▶ _THE TASK_
Only the pictures are to be dropped; return all other data below exactly.

= = = =

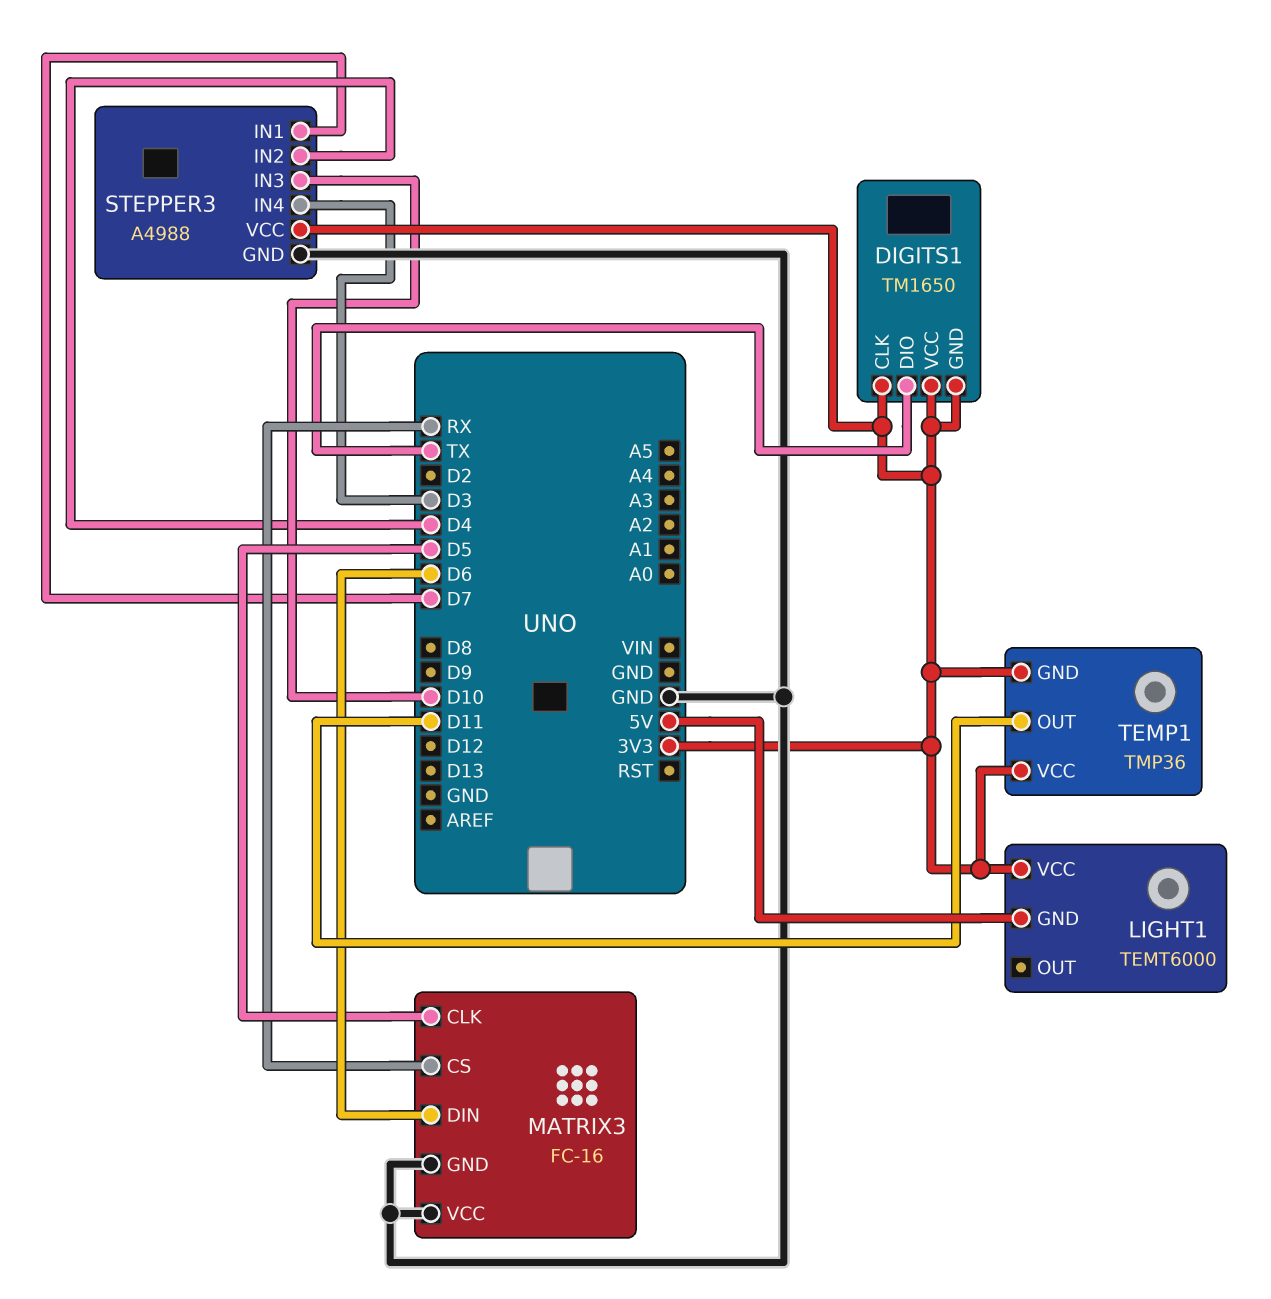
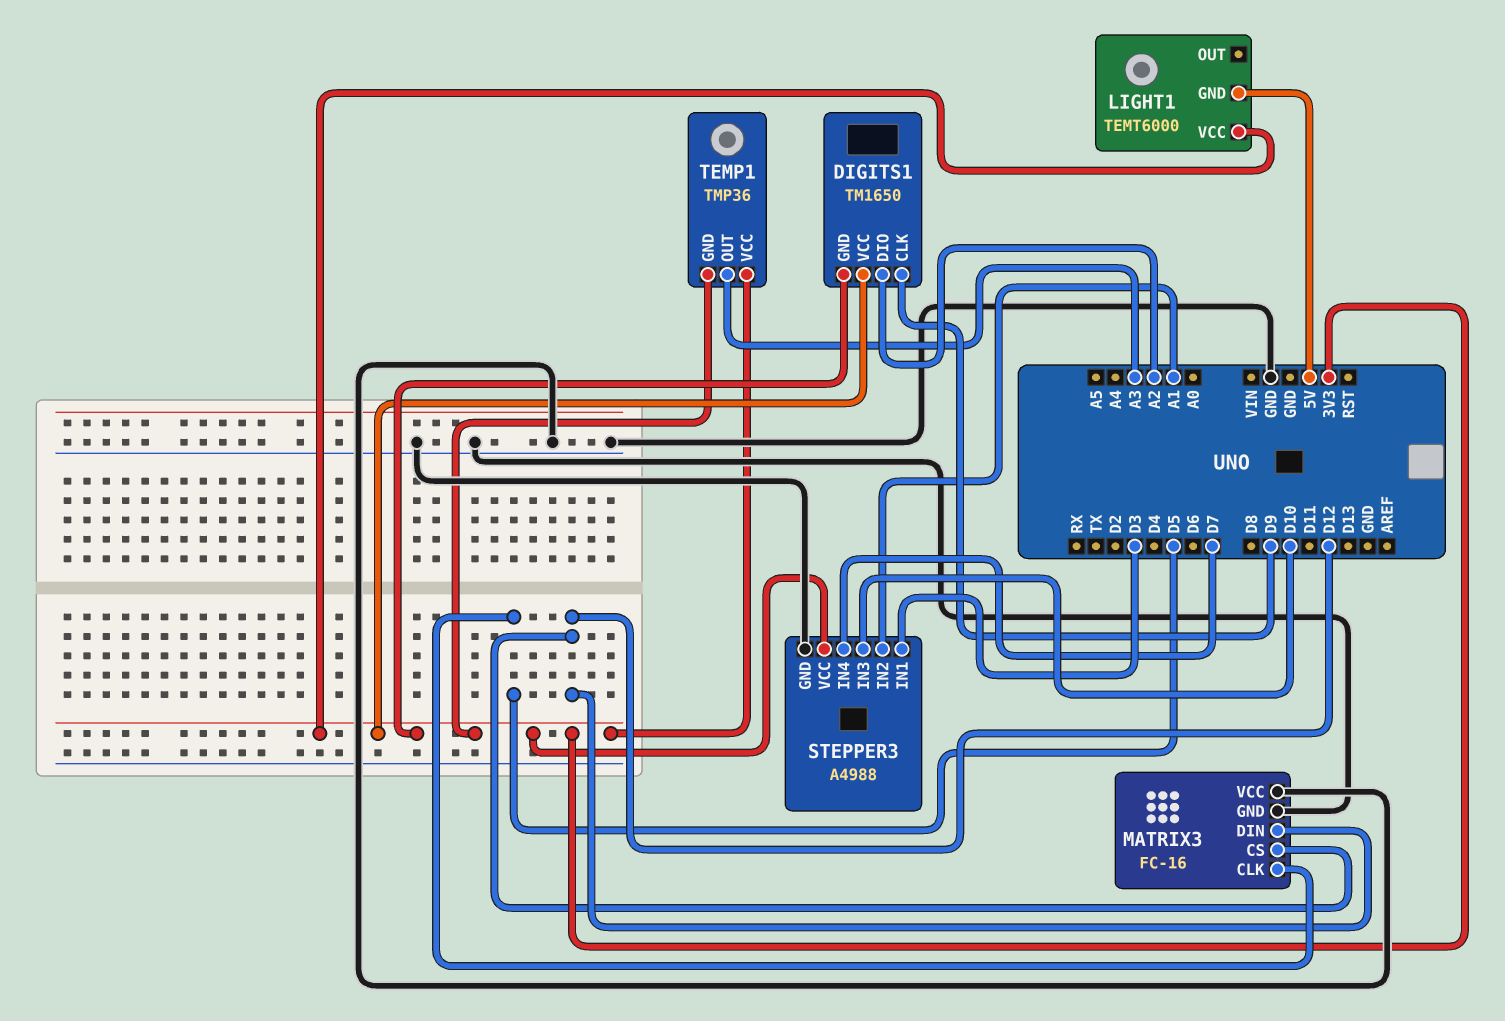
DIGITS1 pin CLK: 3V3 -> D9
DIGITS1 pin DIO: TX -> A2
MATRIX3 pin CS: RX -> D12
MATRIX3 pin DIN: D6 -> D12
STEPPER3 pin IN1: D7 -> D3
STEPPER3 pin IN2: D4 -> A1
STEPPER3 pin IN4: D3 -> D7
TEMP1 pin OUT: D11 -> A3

= = = =

▶ _ANSWER BOX_
DIGITS1 pin CLK: 3V3 -> D9
DIGITS1 pin DIO: TX -> A2
MATRIX3 pin CS: RX -> D12
MATRIX3 pin DIN: D6 -> D12
STEPPER3 pin IN1: D7 -> D3
STEPPER3 pin IN2: D4 -> A1
STEPPER3 pin IN4: D3 -> D7
TEMP1 pin OUT: D11 -> A3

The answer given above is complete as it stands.